Activity: Transcribe the stretch of entries below from the line with "green screwdriver [298,260,461,307] -> none" through the line with "red rolling pin [640,106,712,270]", exactly and with both ends included; leave out all other lines.

*** Information supplied Section Begins ***

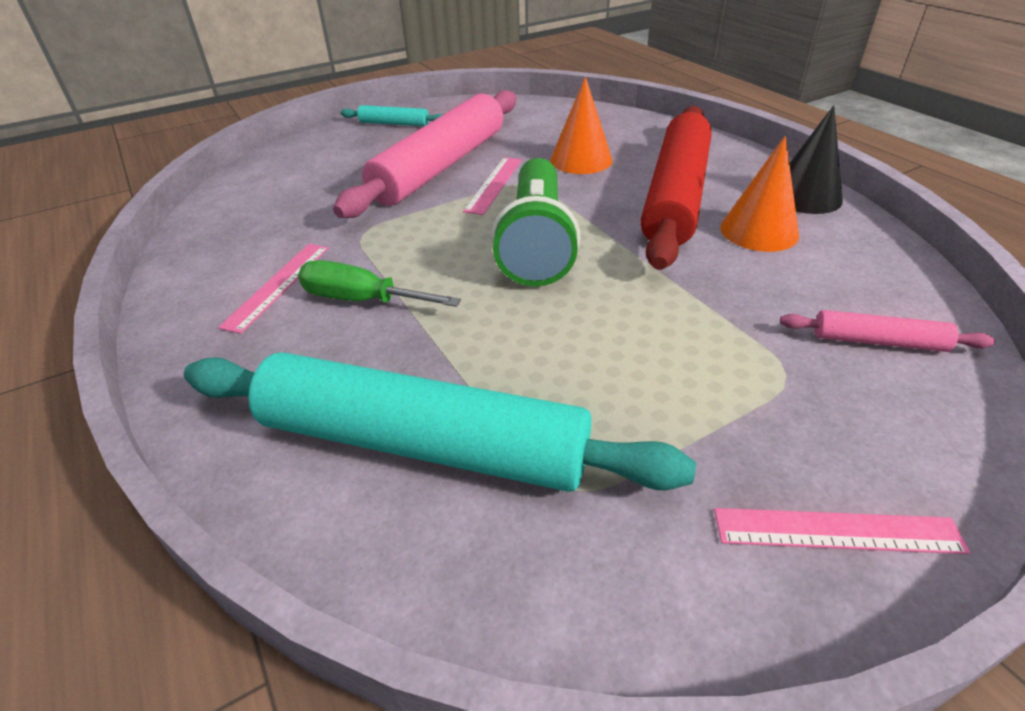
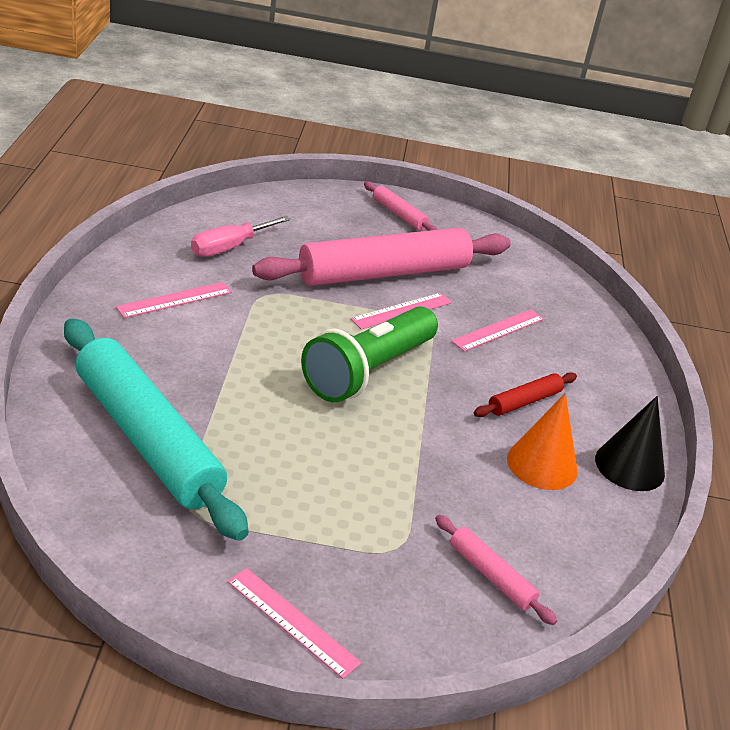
camera: 30 degrees right, 5 degrees down
green screwdriver [298,260,461,307] -> none
turquoise rolling pin [341,105,443,126] -> pink rolling pin [364,181,438,231]
orange cone [550,76,613,174] -> pink ruler [451,309,544,352]
red rolling pin [640,106,712,270] -> red rolling pin [474,372,577,417], size x0.43
none -> pink screwdriver [191,216,291,257]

*** Information supplied Section Ends ***

Output below:
green screwdriver [298,260,461,307] -> none
turquoise rolling pin [341,105,443,126] -> pink rolling pin [364,181,438,231]
orange cone [550,76,613,174] -> pink ruler [451,309,544,352]
red rolling pin [640,106,712,270] -> red rolling pin [474,372,577,417], size x0.43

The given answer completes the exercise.